**Written request:**
Pull out each line of the rows below that contains the word "wool", copying it unchanged.

== Data listing ==

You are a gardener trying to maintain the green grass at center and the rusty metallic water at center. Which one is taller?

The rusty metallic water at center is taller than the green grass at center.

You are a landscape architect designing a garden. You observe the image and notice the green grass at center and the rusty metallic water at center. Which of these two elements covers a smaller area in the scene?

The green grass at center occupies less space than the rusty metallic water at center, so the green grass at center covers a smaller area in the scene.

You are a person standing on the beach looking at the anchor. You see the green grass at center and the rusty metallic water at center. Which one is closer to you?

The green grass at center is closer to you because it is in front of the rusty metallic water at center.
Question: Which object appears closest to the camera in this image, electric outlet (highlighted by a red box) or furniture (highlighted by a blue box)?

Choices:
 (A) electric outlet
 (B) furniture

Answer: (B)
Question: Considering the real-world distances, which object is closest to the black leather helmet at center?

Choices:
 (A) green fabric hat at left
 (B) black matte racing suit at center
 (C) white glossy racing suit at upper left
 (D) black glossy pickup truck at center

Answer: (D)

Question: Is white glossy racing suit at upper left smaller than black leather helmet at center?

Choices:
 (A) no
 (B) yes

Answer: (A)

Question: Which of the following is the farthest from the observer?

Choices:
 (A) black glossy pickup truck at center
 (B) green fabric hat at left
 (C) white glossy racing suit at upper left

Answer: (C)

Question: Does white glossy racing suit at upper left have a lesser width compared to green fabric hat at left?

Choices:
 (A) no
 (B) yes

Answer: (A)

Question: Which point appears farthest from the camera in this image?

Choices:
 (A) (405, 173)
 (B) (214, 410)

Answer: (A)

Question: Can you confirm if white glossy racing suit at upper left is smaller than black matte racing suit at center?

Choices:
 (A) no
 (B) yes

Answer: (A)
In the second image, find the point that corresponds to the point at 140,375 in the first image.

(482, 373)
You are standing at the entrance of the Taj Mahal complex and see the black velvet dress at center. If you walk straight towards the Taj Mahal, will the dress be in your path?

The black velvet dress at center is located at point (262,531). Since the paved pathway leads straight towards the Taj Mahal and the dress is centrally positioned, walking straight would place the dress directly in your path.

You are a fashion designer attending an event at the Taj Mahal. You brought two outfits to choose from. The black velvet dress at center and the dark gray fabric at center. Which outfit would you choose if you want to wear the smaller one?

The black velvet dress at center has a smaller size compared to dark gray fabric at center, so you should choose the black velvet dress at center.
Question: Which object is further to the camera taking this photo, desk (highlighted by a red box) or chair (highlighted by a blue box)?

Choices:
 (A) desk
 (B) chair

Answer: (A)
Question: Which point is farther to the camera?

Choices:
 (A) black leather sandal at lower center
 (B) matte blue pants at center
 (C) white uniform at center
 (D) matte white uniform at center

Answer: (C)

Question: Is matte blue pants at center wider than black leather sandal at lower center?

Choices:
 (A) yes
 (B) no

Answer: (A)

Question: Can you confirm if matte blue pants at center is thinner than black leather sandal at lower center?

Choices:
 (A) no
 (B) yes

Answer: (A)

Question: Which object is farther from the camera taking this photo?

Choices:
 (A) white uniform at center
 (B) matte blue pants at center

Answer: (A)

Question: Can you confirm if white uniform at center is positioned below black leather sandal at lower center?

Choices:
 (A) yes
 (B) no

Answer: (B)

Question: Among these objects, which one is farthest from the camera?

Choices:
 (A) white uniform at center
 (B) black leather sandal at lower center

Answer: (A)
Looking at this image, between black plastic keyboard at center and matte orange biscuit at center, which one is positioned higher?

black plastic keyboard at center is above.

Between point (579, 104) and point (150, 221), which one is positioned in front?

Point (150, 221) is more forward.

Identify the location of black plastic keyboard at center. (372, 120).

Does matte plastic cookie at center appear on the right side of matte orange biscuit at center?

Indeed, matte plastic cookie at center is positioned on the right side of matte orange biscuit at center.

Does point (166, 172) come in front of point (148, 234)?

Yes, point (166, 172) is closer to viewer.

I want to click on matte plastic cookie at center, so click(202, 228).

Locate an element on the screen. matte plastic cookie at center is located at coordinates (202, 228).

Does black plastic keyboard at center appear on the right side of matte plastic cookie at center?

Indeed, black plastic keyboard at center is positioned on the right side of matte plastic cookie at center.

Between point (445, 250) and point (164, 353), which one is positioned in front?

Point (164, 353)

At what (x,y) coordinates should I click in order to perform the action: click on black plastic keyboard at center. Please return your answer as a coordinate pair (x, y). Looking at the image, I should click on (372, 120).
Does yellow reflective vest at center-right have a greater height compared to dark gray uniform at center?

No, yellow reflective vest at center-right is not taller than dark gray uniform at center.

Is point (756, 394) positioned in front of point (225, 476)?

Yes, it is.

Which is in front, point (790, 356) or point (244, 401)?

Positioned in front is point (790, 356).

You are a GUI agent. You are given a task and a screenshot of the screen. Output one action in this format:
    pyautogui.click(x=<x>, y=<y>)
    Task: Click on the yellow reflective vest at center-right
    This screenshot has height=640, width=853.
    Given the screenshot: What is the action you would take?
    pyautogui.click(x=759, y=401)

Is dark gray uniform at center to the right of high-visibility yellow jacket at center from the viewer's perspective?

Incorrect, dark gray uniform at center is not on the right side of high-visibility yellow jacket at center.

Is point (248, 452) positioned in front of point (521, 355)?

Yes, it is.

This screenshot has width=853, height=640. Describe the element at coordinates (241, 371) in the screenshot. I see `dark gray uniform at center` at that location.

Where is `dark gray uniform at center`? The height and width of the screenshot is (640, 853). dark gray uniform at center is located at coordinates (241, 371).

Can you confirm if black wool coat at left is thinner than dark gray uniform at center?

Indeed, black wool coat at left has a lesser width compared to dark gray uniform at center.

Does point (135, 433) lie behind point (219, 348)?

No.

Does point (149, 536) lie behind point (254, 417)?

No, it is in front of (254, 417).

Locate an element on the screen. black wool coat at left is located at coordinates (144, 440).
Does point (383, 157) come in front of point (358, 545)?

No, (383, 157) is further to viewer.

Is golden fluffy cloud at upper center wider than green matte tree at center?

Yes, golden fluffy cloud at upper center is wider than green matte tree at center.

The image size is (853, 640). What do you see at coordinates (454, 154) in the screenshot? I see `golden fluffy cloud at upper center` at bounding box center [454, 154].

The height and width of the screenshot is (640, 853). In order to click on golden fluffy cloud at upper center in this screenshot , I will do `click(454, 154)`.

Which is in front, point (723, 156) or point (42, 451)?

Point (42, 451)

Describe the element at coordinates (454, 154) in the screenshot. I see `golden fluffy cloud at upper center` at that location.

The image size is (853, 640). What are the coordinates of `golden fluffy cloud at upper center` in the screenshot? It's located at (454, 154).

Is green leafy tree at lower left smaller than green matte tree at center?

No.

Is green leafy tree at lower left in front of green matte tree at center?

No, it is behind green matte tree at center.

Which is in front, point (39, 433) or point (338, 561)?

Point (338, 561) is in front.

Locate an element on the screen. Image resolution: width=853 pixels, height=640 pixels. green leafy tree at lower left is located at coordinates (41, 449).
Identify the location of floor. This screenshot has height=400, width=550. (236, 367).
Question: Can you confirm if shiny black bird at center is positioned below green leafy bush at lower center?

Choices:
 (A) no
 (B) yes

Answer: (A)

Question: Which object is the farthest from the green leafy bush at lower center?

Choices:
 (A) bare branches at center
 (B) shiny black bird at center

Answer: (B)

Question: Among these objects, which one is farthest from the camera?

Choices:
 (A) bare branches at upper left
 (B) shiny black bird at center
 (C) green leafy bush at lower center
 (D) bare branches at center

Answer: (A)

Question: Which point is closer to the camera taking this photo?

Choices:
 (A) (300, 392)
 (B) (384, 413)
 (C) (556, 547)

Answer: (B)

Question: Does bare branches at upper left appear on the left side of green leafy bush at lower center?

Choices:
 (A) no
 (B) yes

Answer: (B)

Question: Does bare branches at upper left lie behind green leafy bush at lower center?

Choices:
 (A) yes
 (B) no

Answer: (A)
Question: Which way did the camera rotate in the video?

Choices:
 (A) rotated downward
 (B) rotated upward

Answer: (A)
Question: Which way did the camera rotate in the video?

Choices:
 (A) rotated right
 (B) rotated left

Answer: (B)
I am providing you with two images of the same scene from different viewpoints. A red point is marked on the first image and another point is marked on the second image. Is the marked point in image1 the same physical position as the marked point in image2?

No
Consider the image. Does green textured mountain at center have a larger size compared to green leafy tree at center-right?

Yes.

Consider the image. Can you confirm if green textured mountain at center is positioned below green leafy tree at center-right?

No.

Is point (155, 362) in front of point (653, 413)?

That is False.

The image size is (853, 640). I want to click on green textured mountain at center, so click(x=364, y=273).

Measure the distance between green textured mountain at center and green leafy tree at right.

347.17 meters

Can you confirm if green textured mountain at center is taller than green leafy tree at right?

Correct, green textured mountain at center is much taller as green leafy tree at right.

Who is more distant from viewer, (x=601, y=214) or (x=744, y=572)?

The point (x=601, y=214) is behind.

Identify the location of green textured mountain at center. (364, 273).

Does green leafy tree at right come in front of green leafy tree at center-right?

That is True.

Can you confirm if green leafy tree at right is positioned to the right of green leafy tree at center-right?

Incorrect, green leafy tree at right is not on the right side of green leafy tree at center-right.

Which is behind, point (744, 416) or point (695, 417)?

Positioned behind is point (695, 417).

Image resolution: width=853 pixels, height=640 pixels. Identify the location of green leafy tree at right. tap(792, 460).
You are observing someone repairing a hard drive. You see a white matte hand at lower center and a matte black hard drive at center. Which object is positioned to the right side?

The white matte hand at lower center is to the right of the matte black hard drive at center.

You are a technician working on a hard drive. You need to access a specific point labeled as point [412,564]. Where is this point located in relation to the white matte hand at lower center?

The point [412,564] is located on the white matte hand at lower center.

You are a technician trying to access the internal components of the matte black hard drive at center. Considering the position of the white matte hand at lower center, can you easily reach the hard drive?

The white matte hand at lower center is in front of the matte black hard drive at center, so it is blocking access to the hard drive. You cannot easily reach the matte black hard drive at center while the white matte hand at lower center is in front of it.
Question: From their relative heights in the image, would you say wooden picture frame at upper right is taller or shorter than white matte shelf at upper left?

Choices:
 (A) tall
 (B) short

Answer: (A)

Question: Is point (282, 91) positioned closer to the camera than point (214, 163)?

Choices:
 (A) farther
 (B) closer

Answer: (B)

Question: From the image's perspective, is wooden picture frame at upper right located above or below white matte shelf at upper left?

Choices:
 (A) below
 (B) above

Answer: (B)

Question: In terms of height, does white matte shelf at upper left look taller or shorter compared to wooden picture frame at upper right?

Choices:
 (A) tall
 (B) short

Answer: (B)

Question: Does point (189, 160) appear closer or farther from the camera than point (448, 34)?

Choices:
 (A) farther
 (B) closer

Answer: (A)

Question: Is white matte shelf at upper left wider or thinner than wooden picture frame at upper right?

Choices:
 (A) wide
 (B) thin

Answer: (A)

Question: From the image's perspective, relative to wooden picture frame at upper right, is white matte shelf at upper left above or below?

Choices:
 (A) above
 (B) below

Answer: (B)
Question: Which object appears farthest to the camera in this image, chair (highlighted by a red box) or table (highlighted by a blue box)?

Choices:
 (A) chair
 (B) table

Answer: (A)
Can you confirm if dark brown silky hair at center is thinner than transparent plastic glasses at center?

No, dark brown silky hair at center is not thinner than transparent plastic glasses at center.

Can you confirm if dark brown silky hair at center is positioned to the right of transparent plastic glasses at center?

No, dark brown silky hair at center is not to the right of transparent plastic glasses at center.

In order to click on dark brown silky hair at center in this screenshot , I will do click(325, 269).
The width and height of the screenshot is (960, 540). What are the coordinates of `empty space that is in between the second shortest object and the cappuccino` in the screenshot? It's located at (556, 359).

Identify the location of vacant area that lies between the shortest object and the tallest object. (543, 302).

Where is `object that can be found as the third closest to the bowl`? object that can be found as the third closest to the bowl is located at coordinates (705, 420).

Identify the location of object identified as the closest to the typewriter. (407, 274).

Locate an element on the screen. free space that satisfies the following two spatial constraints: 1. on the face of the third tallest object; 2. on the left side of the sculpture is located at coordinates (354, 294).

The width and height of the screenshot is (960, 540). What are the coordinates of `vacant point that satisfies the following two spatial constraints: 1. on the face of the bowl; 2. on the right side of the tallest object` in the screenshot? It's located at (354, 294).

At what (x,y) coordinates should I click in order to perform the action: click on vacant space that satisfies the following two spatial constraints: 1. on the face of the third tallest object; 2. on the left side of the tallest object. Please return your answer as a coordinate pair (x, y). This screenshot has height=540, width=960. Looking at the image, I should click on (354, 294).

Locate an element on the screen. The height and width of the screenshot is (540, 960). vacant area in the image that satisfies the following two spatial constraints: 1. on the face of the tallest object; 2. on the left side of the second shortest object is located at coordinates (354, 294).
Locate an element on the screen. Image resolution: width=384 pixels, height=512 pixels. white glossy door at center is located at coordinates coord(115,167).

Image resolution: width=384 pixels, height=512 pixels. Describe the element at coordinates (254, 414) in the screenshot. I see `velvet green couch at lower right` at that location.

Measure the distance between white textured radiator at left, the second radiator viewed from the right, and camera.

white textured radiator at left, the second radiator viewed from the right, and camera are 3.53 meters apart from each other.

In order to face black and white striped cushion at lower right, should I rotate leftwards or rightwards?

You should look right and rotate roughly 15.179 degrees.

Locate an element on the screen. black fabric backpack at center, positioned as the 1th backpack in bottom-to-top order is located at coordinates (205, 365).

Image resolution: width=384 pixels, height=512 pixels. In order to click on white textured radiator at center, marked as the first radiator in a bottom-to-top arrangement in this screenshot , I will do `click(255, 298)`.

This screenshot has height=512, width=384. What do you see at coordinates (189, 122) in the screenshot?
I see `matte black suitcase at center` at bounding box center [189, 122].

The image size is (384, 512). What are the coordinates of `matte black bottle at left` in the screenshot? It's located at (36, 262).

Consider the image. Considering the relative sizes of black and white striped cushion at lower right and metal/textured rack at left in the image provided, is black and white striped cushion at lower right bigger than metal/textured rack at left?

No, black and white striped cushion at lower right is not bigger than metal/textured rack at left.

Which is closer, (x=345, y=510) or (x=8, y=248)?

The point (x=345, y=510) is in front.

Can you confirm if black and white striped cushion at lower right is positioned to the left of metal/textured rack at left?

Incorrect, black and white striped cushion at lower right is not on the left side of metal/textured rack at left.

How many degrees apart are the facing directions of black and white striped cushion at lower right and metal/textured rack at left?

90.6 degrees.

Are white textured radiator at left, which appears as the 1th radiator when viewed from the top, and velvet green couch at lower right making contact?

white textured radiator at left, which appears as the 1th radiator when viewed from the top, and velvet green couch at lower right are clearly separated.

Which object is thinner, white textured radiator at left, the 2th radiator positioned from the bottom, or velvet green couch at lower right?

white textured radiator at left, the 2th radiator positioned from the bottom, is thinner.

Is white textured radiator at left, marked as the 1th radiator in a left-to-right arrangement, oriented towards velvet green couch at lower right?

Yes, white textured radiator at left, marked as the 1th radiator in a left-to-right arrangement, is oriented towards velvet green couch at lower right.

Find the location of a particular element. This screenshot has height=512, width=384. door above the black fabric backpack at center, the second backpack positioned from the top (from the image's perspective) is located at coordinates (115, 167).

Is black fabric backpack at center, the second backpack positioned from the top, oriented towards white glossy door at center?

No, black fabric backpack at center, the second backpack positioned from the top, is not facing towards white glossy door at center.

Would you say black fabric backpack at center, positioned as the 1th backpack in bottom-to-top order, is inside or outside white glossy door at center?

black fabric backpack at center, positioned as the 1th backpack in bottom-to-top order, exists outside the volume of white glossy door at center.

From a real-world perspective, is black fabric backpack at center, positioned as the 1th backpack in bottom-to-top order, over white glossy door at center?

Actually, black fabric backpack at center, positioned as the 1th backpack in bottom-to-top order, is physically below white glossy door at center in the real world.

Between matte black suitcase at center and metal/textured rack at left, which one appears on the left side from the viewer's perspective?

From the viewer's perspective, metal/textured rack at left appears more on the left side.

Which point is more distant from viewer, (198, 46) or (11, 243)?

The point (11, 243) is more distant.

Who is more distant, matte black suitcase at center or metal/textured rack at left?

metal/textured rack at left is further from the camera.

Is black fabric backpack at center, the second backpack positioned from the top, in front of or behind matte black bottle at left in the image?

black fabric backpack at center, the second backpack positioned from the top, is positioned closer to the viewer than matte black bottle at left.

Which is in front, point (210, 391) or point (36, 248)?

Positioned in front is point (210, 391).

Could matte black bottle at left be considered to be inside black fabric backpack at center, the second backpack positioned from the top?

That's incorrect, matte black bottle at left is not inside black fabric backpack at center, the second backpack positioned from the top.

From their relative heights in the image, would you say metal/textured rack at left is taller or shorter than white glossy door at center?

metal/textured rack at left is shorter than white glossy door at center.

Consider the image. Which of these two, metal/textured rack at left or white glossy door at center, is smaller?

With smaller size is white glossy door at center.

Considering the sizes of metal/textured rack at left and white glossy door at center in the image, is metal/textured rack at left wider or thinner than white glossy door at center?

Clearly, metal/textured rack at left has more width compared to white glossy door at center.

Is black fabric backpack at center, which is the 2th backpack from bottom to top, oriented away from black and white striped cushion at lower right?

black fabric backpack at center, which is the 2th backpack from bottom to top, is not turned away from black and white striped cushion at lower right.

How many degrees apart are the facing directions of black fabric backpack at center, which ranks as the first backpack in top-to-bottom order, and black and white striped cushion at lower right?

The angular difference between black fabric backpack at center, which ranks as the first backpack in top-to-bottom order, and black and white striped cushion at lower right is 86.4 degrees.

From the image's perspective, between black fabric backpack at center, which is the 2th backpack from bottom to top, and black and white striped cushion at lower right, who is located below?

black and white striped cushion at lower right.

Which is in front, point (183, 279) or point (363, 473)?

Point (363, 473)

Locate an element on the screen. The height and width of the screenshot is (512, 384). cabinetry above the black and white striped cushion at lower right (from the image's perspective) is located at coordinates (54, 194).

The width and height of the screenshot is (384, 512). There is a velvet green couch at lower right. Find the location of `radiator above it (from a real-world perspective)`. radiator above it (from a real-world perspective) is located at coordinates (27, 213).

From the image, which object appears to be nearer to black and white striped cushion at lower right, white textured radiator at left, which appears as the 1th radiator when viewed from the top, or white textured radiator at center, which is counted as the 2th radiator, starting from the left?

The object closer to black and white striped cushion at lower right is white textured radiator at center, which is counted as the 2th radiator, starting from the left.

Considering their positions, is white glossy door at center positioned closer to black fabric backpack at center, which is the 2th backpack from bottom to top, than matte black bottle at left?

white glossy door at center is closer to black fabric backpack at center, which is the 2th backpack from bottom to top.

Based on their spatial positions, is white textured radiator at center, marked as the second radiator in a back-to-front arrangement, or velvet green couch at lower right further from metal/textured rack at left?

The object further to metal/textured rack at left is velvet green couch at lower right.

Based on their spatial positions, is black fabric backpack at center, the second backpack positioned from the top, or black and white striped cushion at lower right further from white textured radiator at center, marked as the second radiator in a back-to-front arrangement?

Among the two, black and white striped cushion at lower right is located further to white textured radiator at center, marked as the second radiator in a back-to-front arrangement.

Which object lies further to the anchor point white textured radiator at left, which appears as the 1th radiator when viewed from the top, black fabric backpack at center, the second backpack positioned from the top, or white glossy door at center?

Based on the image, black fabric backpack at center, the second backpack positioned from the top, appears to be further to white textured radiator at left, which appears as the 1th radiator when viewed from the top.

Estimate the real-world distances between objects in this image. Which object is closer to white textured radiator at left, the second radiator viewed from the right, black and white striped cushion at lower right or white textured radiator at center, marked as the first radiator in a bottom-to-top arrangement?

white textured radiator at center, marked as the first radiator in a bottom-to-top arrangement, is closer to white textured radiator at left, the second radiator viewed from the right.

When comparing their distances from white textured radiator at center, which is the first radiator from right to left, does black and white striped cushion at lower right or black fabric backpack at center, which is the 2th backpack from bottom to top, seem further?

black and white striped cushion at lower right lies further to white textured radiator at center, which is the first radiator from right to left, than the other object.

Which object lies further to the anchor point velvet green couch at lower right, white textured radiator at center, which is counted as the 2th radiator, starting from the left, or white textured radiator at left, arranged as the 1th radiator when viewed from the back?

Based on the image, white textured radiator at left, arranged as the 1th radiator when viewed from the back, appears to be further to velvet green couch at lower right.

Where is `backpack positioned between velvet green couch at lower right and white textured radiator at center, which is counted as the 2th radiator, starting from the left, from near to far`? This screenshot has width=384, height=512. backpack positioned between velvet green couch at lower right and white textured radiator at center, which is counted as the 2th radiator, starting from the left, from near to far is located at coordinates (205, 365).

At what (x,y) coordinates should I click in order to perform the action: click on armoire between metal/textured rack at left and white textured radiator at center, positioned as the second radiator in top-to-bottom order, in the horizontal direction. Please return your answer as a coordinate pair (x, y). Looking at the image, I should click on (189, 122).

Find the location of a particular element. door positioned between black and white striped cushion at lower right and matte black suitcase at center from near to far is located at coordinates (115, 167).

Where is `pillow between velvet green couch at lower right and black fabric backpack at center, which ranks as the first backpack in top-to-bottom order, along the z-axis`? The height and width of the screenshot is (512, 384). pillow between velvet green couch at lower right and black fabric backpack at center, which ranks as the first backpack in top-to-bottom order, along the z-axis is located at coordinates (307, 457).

===

**Final answer:**
Can you confirm if black wool coat at left is thinner than dark gray uniform at center?
Indeed, black wool coat at left has a lesser width compared to dark gray uniform at center.
Locate an element on the screen. black wool coat at left is located at coordinates (144, 440).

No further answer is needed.